## [EXERCISE OBJECTIVE]
In the listing below, find the line holding "R3: 15 (OUT, SIG) -> 15 (3V3, SIG)" and the line holding "R4: none -> 47k (ADC, VS)". Write out those two lines and all lines between, exactly, and nothing more.

EXTRACTED RECORDS Block Start

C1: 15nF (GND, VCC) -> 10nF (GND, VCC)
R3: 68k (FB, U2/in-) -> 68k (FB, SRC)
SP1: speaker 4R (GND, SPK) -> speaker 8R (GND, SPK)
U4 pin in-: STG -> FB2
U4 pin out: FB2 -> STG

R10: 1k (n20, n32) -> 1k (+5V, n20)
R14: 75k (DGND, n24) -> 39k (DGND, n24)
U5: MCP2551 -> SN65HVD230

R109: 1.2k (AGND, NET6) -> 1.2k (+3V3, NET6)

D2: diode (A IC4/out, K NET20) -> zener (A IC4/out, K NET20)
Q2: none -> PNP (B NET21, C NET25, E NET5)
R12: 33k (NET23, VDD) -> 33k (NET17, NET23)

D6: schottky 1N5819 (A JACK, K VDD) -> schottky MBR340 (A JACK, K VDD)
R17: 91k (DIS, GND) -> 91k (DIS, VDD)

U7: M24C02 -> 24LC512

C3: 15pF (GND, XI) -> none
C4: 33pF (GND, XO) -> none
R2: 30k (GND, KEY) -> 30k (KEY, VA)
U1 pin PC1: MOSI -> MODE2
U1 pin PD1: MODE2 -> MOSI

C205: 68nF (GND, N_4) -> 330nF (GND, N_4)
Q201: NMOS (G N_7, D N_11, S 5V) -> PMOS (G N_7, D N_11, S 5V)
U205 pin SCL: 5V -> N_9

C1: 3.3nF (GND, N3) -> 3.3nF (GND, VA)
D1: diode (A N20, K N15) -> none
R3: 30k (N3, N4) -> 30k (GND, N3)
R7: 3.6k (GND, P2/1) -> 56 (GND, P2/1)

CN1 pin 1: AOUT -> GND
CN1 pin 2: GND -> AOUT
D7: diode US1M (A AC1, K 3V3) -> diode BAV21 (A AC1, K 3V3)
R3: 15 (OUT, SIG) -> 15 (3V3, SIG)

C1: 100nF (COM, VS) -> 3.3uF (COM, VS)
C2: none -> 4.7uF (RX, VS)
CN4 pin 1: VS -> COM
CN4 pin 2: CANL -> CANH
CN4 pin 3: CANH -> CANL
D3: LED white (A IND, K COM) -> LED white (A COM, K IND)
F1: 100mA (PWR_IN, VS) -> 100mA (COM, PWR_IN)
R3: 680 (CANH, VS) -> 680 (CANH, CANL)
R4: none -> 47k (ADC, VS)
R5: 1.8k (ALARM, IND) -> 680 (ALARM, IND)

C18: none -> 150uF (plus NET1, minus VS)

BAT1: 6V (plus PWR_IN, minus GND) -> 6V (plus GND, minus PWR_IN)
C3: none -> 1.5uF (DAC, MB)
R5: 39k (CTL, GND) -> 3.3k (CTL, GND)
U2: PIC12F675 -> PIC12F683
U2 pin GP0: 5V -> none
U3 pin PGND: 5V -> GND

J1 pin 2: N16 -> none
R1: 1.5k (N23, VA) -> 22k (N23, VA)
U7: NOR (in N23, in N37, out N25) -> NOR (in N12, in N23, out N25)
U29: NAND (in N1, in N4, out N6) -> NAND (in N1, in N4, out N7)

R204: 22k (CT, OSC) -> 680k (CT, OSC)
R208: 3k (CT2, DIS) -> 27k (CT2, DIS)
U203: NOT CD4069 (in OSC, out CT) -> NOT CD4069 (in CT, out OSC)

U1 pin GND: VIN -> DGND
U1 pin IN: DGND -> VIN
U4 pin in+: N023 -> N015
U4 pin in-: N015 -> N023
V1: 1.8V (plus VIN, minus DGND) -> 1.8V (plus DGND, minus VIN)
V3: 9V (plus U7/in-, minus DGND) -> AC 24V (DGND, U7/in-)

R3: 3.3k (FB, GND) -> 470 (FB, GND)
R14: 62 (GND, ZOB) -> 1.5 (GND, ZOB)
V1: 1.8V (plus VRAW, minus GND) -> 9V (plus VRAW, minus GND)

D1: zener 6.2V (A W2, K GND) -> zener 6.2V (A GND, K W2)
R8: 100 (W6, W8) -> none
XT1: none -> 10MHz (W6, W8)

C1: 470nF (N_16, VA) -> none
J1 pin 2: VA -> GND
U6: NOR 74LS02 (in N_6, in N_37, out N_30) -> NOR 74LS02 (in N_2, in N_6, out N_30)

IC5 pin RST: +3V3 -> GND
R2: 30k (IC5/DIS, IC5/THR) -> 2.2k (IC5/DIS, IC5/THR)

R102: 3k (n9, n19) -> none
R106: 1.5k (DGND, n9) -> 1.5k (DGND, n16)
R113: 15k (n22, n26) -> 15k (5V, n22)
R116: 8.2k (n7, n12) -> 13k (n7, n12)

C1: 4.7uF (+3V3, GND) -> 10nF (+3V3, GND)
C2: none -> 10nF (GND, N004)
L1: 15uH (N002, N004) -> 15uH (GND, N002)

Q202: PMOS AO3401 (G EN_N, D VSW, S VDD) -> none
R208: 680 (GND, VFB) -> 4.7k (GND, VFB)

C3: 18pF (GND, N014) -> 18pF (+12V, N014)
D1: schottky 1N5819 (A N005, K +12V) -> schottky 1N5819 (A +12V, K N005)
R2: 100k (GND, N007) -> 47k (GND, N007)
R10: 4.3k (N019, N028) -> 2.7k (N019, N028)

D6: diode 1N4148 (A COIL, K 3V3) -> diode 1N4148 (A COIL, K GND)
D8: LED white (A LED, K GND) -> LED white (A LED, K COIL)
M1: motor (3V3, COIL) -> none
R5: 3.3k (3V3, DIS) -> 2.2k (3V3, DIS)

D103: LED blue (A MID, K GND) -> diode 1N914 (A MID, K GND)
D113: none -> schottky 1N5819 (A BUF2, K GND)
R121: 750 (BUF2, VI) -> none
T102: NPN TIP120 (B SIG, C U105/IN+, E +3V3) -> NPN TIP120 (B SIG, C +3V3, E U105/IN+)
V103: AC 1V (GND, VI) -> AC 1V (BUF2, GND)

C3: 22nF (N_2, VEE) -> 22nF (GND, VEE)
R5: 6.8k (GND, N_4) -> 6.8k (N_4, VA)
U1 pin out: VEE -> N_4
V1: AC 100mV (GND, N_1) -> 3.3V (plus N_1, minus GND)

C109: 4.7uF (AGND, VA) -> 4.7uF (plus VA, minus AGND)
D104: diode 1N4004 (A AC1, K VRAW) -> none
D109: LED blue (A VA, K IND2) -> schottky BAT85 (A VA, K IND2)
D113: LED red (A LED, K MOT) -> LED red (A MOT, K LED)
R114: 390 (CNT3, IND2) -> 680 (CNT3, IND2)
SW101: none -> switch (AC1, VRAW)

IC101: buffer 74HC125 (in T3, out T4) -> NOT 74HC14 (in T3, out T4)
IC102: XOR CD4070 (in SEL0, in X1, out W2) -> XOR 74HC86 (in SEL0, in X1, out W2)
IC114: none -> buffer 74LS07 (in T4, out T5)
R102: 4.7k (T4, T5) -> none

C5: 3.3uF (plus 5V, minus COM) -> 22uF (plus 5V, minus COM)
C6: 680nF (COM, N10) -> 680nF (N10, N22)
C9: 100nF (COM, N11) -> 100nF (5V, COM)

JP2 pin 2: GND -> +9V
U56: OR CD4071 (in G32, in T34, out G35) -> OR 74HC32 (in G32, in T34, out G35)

EXTRACTED RECORDS Block End

## [SOLUTION TO THIS TASK]
R3: 15 (OUT, SIG) -> 15 (3V3, SIG)

C1: 100nF (COM, VS) -> 3.3uF (COM, VS)
C2: none -> 4.7uF (RX, VS)
CN4 pin 1: VS -> COM
CN4 pin 2: CANL -> CANH
CN4 pin 3: CANH -> CANL
D3: LED white (A IND, K COM) -> LED white (A COM, K IND)
F1: 100mA (PWR_IN, VS) -> 100mA (COM, PWR_IN)
R3: 680 (CANH, VS) -> 680 (CANH, CANL)
R4: none -> 47k (ADC, VS)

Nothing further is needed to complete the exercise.